__To do__. Quote the records below word for word, please, from the very first line through the one that contains "turquoise goblet [494,238,572,370]", and nothing beyond it.

-=-=-

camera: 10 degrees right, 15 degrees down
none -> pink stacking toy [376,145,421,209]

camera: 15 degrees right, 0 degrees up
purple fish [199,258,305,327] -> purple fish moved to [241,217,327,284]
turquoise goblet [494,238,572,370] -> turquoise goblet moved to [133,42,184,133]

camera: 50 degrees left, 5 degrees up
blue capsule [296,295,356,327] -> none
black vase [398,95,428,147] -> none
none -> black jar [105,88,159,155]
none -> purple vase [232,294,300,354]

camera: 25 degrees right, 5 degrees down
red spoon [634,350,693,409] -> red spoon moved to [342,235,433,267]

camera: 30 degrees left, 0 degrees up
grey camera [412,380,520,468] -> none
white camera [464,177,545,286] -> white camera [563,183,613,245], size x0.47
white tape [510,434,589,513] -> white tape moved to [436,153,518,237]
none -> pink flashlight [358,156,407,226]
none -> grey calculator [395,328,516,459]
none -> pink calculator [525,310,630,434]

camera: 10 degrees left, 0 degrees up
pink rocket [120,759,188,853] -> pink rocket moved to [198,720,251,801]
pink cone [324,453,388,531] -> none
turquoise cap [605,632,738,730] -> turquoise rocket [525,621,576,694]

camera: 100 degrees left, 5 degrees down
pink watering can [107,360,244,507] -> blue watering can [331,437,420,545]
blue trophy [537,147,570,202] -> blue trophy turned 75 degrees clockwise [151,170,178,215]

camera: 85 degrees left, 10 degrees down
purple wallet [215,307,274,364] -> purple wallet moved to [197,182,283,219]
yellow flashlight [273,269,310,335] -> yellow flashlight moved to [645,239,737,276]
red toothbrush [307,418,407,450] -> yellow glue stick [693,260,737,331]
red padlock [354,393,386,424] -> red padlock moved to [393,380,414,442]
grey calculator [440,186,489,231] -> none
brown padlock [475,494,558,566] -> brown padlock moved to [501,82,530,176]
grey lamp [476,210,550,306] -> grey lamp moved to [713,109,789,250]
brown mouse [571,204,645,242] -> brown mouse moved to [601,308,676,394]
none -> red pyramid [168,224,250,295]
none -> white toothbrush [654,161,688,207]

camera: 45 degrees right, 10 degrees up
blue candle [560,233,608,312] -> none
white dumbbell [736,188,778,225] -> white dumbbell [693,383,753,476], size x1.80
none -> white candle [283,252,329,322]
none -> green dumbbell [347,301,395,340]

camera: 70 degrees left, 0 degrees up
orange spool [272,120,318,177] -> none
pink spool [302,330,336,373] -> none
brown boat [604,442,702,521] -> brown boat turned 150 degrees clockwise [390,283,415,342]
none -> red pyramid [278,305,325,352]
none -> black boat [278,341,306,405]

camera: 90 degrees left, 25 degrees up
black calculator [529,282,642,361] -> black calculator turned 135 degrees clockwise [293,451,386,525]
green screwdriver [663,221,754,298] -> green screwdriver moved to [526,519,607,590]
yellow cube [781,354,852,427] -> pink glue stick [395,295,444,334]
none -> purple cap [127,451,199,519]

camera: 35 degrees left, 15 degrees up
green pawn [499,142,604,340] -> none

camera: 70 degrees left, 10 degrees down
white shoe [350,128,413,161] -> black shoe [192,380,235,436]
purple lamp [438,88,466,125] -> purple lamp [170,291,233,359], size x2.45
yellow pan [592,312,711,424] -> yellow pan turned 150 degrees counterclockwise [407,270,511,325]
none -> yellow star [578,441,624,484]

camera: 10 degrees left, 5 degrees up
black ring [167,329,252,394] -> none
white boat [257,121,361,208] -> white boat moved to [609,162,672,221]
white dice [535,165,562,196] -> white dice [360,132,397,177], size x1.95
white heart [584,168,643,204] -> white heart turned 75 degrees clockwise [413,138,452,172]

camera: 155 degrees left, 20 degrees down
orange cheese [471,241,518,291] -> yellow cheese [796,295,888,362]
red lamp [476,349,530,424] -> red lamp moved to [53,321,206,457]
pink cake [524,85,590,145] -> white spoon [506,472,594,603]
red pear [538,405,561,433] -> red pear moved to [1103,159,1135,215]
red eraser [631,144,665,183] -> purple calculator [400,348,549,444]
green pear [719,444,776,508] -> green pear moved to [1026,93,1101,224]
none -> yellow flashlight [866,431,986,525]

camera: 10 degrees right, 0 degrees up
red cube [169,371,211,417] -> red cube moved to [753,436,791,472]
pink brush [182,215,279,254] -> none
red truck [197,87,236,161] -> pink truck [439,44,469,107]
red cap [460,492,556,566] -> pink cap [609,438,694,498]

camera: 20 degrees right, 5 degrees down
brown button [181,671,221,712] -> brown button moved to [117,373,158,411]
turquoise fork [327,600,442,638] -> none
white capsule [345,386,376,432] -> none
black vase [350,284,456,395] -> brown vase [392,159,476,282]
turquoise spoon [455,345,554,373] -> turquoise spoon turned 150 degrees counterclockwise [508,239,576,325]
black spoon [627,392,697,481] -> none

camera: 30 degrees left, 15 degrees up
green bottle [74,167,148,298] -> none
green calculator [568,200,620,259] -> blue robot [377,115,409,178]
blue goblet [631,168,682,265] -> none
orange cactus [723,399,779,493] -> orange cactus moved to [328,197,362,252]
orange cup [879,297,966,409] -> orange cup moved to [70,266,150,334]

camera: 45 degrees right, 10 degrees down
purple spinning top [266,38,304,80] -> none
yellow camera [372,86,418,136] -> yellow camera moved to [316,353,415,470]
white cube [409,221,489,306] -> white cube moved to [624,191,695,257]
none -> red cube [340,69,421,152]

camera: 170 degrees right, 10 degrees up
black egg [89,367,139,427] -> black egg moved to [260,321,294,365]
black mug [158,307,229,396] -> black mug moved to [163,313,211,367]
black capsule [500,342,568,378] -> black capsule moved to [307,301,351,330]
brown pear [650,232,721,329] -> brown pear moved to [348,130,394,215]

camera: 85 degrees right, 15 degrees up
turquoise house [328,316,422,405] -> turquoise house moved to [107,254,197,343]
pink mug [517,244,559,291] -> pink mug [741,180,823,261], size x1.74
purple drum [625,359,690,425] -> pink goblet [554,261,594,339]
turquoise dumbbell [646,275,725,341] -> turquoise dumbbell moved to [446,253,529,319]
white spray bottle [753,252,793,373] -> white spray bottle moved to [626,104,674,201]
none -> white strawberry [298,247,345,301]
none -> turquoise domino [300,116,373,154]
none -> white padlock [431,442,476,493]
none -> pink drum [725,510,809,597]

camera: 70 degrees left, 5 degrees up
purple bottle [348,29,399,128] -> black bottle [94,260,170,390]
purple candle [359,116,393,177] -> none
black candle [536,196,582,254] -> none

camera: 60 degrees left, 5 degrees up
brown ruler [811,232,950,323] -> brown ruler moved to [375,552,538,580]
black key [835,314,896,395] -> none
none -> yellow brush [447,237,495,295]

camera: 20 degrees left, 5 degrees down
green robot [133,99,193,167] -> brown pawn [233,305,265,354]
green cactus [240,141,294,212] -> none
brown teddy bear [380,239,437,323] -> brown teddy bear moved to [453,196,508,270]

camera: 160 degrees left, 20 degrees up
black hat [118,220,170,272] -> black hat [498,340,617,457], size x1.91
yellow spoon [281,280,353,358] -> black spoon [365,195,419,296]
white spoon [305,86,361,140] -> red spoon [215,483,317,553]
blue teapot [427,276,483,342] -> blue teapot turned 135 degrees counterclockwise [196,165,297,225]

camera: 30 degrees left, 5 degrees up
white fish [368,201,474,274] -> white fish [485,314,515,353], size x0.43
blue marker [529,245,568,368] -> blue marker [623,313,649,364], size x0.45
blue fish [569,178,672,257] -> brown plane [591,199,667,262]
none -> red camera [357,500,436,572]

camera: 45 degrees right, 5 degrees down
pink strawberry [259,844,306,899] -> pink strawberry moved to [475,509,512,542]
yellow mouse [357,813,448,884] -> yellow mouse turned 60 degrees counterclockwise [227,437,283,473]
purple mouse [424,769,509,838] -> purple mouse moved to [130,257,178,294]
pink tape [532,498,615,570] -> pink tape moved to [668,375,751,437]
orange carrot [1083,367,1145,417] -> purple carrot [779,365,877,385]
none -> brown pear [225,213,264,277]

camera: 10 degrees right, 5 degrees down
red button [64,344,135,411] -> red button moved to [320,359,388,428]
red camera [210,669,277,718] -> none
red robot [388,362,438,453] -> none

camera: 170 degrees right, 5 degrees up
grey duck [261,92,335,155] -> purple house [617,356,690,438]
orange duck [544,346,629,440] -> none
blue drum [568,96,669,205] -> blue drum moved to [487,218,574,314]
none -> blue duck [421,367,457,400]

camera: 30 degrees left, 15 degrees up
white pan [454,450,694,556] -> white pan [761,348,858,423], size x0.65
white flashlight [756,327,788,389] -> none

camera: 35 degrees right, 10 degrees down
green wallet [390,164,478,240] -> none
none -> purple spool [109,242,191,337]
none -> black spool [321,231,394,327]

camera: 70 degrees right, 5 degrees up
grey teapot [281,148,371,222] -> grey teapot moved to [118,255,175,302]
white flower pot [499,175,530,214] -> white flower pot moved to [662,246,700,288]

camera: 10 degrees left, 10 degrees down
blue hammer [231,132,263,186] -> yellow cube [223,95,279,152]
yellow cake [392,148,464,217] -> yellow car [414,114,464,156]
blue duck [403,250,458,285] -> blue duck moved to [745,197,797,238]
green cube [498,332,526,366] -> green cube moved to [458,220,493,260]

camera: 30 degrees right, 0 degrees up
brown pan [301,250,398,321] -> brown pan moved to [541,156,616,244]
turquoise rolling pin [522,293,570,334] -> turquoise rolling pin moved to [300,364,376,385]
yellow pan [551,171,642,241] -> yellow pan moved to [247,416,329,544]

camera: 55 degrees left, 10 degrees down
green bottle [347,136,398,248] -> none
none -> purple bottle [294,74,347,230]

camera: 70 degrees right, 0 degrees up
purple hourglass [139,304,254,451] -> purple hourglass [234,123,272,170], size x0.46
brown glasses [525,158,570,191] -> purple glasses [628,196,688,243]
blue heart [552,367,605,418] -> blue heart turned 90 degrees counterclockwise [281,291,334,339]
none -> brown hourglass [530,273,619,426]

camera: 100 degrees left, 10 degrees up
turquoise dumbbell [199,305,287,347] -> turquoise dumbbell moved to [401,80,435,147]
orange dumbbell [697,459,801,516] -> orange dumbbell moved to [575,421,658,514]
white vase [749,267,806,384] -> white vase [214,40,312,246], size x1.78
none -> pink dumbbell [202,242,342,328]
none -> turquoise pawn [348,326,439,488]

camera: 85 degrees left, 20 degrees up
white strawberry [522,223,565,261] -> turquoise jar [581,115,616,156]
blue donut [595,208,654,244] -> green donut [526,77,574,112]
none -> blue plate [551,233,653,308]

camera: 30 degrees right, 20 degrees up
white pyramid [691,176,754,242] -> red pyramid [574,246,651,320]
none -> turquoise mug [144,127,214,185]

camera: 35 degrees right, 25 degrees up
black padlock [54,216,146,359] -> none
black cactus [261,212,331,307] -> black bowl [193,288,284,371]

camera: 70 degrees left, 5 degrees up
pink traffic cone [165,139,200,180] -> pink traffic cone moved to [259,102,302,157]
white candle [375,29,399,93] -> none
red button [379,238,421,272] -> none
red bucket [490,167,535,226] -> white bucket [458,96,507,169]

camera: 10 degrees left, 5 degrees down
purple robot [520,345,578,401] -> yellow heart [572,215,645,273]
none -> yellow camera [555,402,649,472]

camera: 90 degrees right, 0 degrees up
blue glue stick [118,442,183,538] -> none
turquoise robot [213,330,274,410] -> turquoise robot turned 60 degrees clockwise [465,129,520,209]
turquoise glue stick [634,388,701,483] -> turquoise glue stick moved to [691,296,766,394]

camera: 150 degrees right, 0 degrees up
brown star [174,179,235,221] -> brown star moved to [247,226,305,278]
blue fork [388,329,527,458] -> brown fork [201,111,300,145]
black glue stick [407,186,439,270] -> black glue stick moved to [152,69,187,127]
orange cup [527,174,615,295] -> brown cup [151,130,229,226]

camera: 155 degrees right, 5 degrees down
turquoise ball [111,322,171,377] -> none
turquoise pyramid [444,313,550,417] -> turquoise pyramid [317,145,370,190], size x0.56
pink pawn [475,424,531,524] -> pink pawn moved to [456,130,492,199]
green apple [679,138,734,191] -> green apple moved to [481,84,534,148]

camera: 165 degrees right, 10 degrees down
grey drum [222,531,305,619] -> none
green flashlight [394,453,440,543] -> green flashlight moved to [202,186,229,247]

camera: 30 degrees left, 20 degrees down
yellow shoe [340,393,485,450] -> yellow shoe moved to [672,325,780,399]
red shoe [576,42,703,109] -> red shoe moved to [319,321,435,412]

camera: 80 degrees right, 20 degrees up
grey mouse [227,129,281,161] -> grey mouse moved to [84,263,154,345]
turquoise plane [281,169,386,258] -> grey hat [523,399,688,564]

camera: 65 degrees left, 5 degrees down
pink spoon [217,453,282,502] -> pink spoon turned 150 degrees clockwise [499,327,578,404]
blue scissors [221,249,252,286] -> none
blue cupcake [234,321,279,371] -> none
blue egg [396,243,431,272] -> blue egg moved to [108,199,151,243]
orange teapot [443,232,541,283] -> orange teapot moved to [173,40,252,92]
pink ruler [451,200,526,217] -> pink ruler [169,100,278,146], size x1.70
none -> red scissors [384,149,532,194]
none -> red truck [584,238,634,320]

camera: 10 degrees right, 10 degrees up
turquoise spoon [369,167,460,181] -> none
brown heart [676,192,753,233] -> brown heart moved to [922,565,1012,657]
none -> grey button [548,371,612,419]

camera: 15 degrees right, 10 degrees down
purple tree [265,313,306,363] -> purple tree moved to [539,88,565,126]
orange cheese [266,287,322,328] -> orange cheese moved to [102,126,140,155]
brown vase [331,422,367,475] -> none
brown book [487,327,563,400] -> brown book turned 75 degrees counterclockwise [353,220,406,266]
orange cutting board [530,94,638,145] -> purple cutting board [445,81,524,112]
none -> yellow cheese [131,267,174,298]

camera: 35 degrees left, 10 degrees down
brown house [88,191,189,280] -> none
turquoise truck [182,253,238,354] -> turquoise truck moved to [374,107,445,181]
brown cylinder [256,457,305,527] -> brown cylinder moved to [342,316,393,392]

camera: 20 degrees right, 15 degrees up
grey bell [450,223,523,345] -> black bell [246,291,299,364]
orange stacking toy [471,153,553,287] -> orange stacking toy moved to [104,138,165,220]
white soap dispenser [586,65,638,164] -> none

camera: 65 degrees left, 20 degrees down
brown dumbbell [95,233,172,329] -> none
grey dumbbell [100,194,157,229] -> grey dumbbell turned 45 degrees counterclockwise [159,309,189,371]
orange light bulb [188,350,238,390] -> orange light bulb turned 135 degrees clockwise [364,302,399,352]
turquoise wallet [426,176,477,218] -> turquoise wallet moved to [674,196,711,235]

-=-=-

__Output for this task__.
camera: 10 degrees right, 15 degrees down
none -> pink stacking toy [376,145,421,209]

camera: 15 degrees right, 0 degrees up
purple fish [199,258,305,327] -> purple fish moved to [241,217,327,284]
turquoise goblet [494,238,572,370] -> turquoise goblet moved to [133,42,184,133]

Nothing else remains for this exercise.